▸ EXERCISE REQUIREMENTS:
Below are some records; copy them word for word and drop the pictures.

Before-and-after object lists

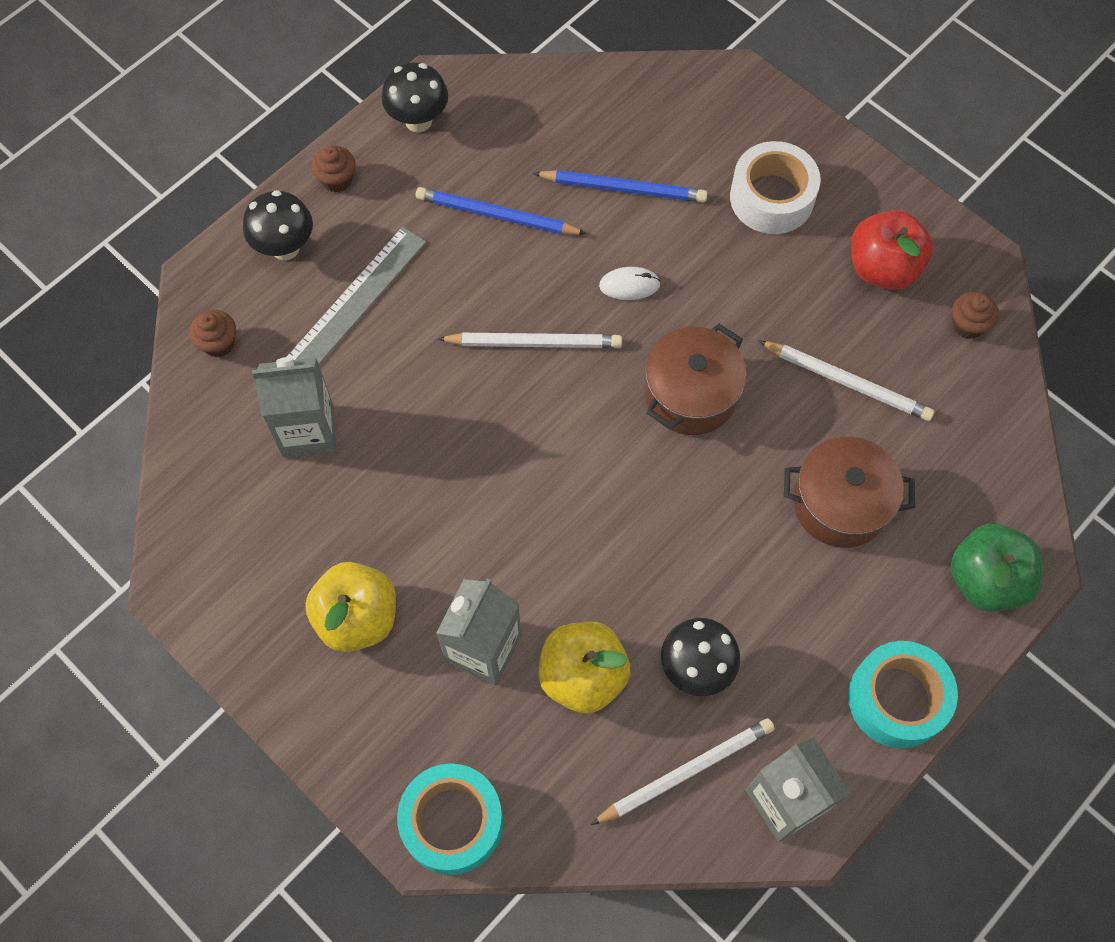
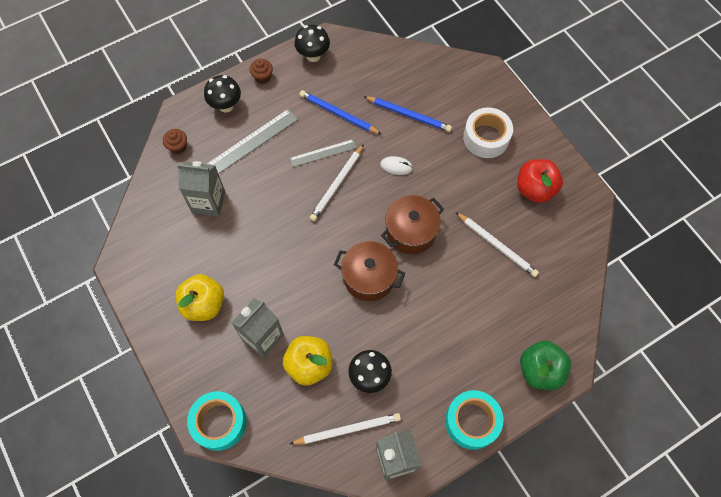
camera: 15 degrees right, 0 degrees up
(490, 292) = (323, 153): none -> grey ruler
(534, 342) = (337, 184): white pencil -> white pencil turned 105 degrees clockwise
(840, 504) = (473, 309): brown pot -> brown pot (369, 277)
(967, 325) = (572, 230): brown cupcake -> none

▸ COMPLETED TASK:
camera: 15 degrees right, 0 degrees up
(490, 292) = (323, 153): none -> grey ruler
(534, 342) = (337, 184): white pencil -> white pencil turned 105 degrees clockwise
(840, 504) = (473, 309): brown pot -> brown pot (369, 277)
(967, 325) = (572, 230): brown cupcake -> none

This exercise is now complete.